### Collection entries
___

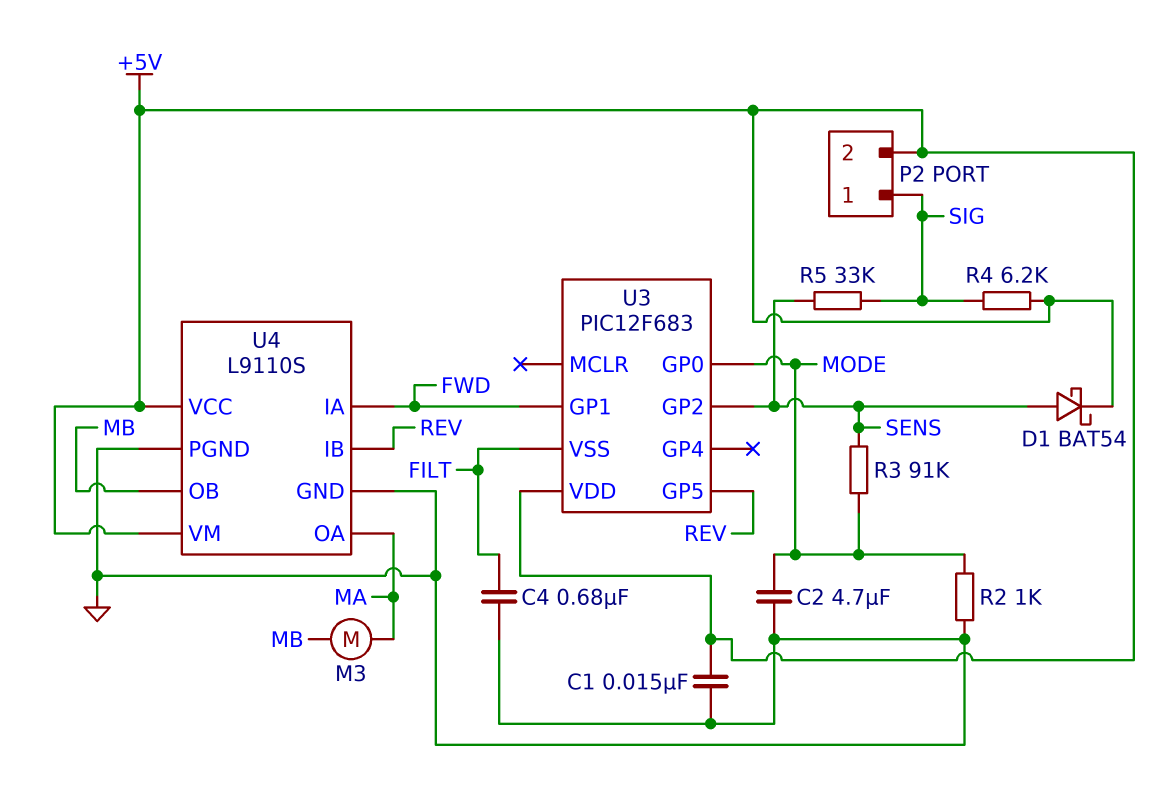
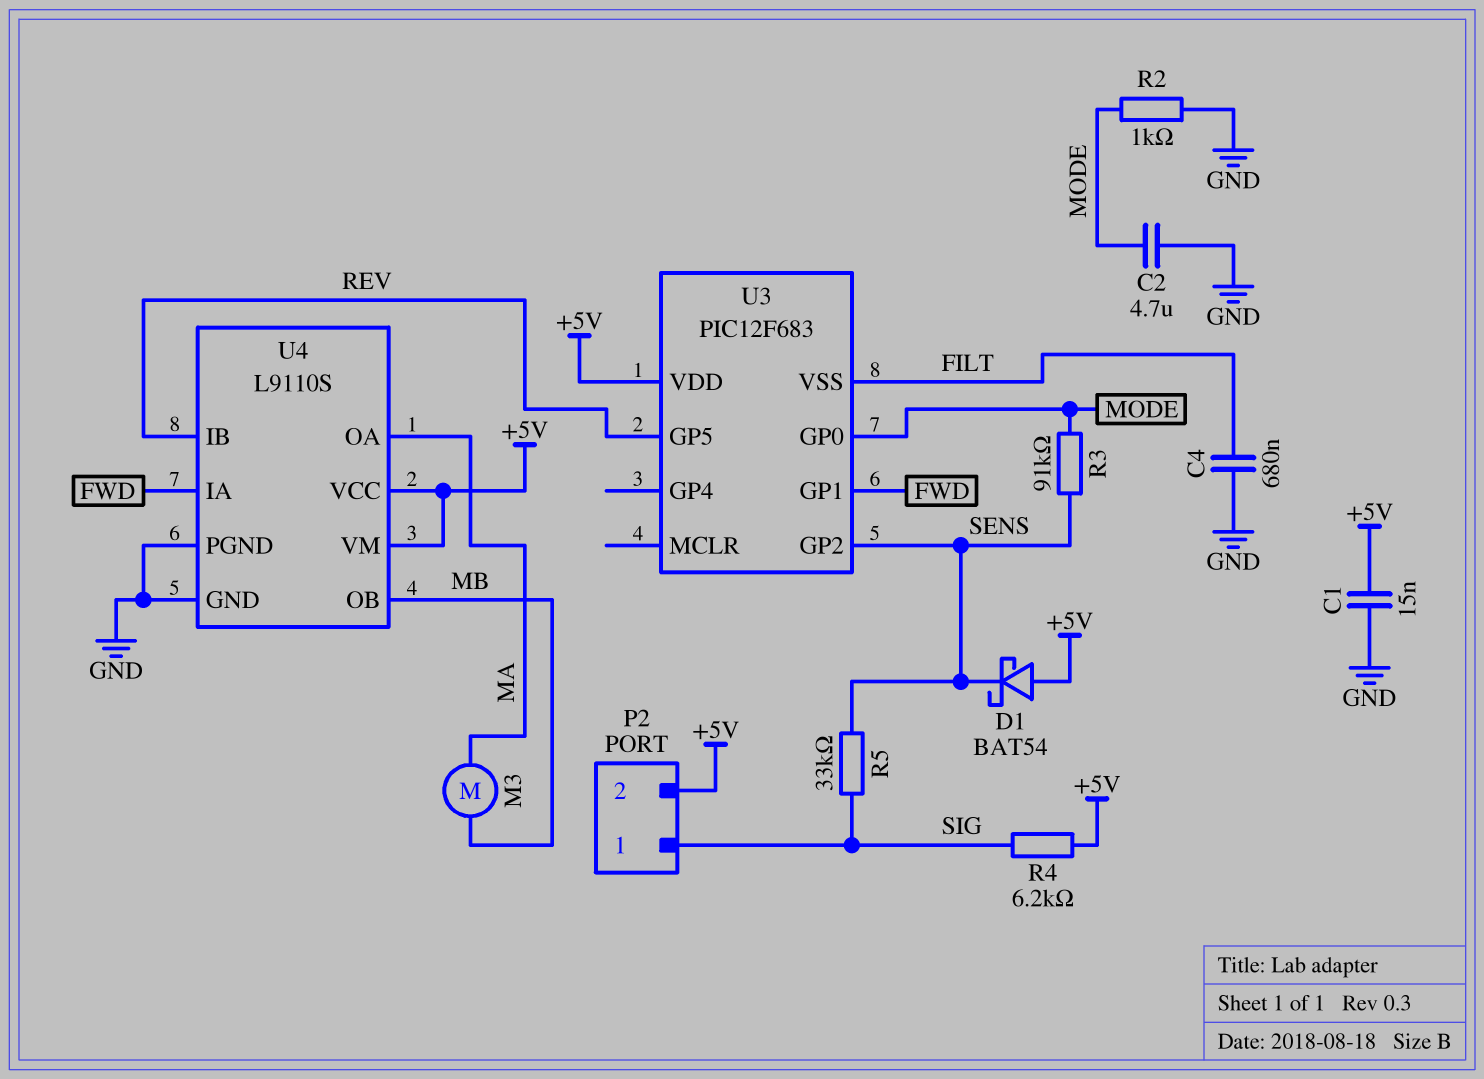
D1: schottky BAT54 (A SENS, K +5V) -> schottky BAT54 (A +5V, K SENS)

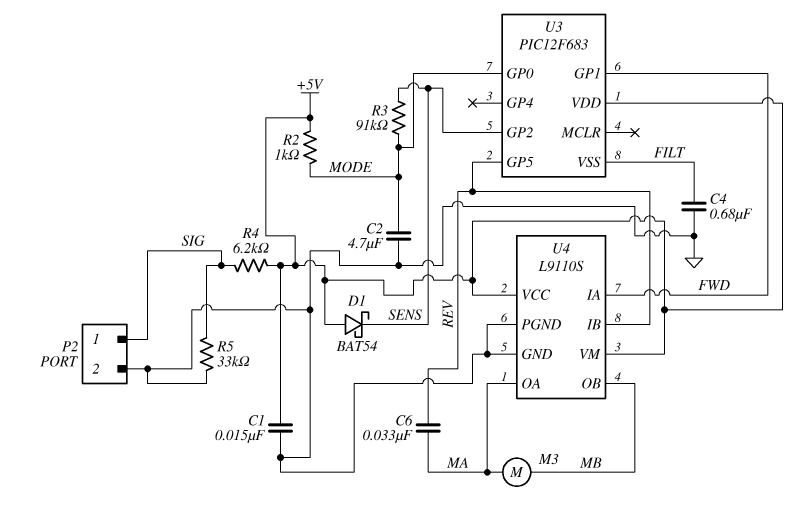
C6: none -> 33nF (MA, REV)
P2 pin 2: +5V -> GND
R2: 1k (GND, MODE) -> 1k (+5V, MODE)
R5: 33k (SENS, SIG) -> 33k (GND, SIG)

___

### What you have to do
Please transcribe all of the entries exactly and omit any picture they hold.

### Your response
D1: schottky BAT54 (A SENS, K +5V) -> schottky BAT54 (A +5V, K SENS)

C6: none -> 33nF (MA, REV)
P2 pin 2: +5V -> GND
R2: 1k (GND, MODE) -> 1k (+5V, MODE)
R5: 33k (SENS, SIG) -> 33k (GND, SIG)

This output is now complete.